DIRECTIONS
Print the records exactly. Every mark must remain.

=== SUPPLIED RECORDS ===

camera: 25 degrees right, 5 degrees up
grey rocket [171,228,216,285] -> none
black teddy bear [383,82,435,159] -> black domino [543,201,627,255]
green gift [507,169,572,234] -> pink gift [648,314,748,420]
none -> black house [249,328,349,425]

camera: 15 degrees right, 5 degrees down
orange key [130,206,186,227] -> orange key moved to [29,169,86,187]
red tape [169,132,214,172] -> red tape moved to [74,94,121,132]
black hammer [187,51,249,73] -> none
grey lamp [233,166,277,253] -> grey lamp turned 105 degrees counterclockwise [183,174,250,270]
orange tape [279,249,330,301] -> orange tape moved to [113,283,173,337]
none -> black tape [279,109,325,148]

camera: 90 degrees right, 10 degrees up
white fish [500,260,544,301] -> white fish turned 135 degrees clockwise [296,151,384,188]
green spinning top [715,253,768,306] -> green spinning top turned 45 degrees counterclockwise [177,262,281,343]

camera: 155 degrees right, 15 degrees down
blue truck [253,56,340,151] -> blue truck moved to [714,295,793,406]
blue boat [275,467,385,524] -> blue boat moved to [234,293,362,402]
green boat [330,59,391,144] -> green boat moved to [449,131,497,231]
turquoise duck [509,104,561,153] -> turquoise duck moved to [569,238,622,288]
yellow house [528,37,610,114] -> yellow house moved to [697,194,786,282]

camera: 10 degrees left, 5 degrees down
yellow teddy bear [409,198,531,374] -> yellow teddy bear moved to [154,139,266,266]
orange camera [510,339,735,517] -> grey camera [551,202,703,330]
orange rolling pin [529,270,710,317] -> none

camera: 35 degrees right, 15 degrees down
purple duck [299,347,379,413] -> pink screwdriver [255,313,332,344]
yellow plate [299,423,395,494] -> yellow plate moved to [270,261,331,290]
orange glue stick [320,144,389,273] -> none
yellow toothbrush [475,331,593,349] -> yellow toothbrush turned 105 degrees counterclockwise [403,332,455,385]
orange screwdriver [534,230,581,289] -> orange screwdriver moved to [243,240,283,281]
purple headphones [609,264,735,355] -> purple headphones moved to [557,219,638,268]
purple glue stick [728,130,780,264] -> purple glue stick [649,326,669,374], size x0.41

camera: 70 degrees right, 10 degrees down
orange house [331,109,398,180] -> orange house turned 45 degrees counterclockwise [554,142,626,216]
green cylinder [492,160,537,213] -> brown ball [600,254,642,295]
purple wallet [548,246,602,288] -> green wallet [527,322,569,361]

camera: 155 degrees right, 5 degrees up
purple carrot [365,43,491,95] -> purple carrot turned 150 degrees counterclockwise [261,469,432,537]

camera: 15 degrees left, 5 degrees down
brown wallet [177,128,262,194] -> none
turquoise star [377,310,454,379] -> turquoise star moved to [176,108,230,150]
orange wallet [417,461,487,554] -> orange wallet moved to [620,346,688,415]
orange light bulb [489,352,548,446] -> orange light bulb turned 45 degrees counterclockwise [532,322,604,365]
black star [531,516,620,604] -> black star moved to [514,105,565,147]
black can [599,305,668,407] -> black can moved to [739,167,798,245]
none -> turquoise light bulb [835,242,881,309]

===

SOLUTION FOR THIS PROBLEM
camera: 25 degrees right, 5 degrees up
grey rocket [171,228,216,285] -> none
black teddy bear [383,82,435,159] -> black domino [543,201,627,255]
green gift [507,169,572,234] -> pink gift [648,314,748,420]
none -> black house [249,328,349,425]

camera: 15 degrees right, 5 degrees down
orange key [130,206,186,227] -> orange key moved to [29,169,86,187]
red tape [169,132,214,172] -> red tape moved to [74,94,121,132]
black hammer [187,51,249,73] -> none
grey lamp [233,166,277,253] -> grey lamp turned 105 degrees counterclockwise [183,174,250,270]
orange tape [279,249,330,301] -> orange tape moved to [113,283,173,337]
none -> black tape [279,109,325,148]

camera: 90 degrees right, 10 degrees up
white fish [500,260,544,301] -> white fish turned 135 degrees clockwise [296,151,384,188]
green spinning top [715,253,768,306] -> green spinning top turned 45 degrees counterclockwise [177,262,281,343]

camera: 155 degrees right, 15 degrees down
blue truck [253,56,340,151] -> blue truck moved to [714,295,793,406]
blue boat [275,467,385,524] -> blue boat moved to [234,293,362,402]
green boat [330,59,391,144] -> green boat moved to [449,131,497,231]
turquoise duck [509,104,561,153] -> turquoise duck moved to [569,238,622,288]
yellow house [528,37,610,114] -> yellow house moved to [697,194,786,282]

camera: 10 degrees left, 5 degrees down
yellow teddy bear [409,198,531,374] -> yellow teddy bear moved to [154,139,266,266]
orange camera [510,339,735,517] -> grey camera [551,202,703,330]
orange rolling pin [529,270,710,317] -> none

camera: 35 degrees right, 15 degrees down
purple duck [299,347,379,413] -> pink screwdriver [255,313,332,344]
yellow plate [299,423,395,494] -> yellow plate moved to [270,261,331,290]
orange glue stick [320,144,389,273] -> none
yellow toothbrush [475,331,593,349] -> yellow toothbrush turned 105 degrees counterclockwise [403,332,455,385]
orange screwdriver [534,230,581,289] -> orange screwdriver moved to [243,240,283,281]
purple headphones [609,264,735,355] -> purple headphones moved to [557,219,638,268]
purple glue stick [728,130,780,264] -> purple glue stick [649,326,669,374], size x0.41

camera: 70 degrees right, 10 degrees down
orange house [331,109,398,180] -> orange house turned 45 degrees counterclockwise [554,142,626,216]
green cylinder [492,160,537,213] -> brown ball [600,254,642,295]
purple wallet [548,246,602,288] -> green wallet [527,322,569,361]

camera: 155 degrees right, 5 degrees up
purple carrot [365,43,491,95] -> purple carrot turned 150 degrees counterclockwise [261,469,432,537]

camera: 15 degrees left, 5 degrees down
brown wallet [177,128,262,194] -> none
turquoise star [377,310,454,379] -> turquoise star moved to [176,108,230,150]
orange wallet [417,461,487,554] -> orange wallet moved to [620,346,688,415]
orange light bulb [489,352,548,446] -> orange light bulb turned 45 degrees counterclockwise [532,322,604,365]
black star [531,516,620,604] -> black star moved to [514,105,565,147]
black can [599,305,668,407] -> black can moved to [739,167,798,245]
none -> turquoise light bulb [835,242,881,309]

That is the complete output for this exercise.